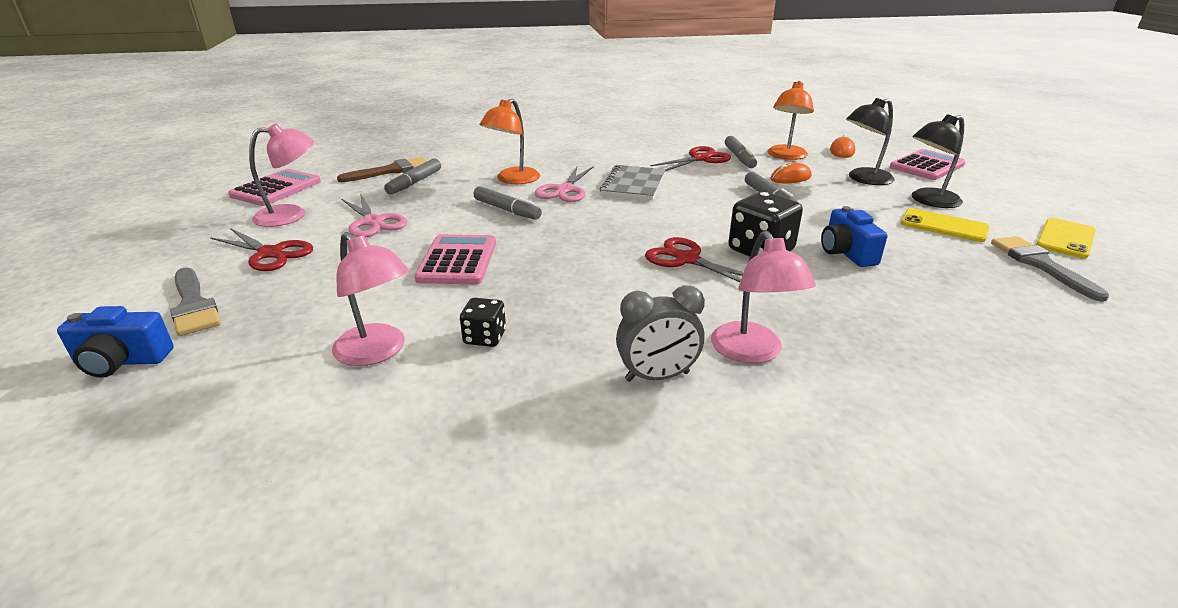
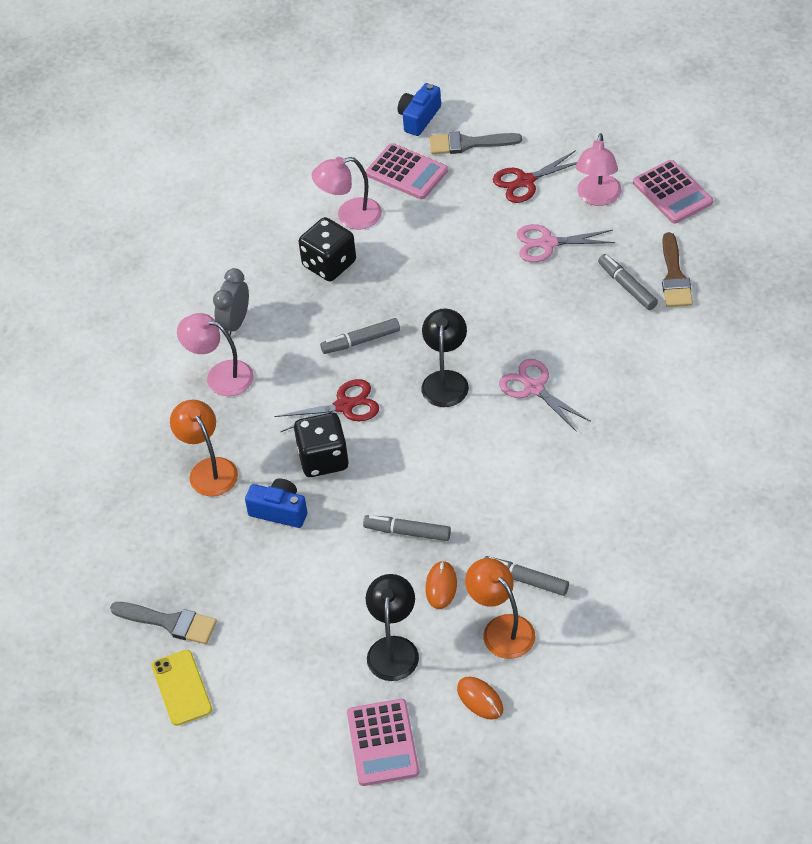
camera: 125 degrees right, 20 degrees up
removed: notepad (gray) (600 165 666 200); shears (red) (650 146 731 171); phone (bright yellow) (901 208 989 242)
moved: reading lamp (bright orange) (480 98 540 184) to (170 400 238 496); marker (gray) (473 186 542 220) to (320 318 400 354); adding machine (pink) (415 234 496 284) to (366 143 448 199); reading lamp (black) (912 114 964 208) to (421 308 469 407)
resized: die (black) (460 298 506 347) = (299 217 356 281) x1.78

━━━━━━━━━━━━━━━━━━━━

__WHAT YOU WILL DO__
Copy out the listing above in full and leave out its pictures.

__WRITTEN ANSWER__
camera: 125 degrees right, 20 degrees up
removed: notepad (gray) (600 165 666 200); shears (red) (650 146 731 171); phone (bright yellow) (901 208 989 242)
moved: reading lamp (bright orange) (480 98 540 184) to (170 400 238 496); marker (gray) (473 186 542 220) to (320 318 400 354); adding machine (pink) (415 234 496 284) to (366 143 448 199); reading lamp (black) (912 114 964 208) to (421 308 469 407)
resized: die (black) (460 298 506 347) = (299 217 356 281) x1.78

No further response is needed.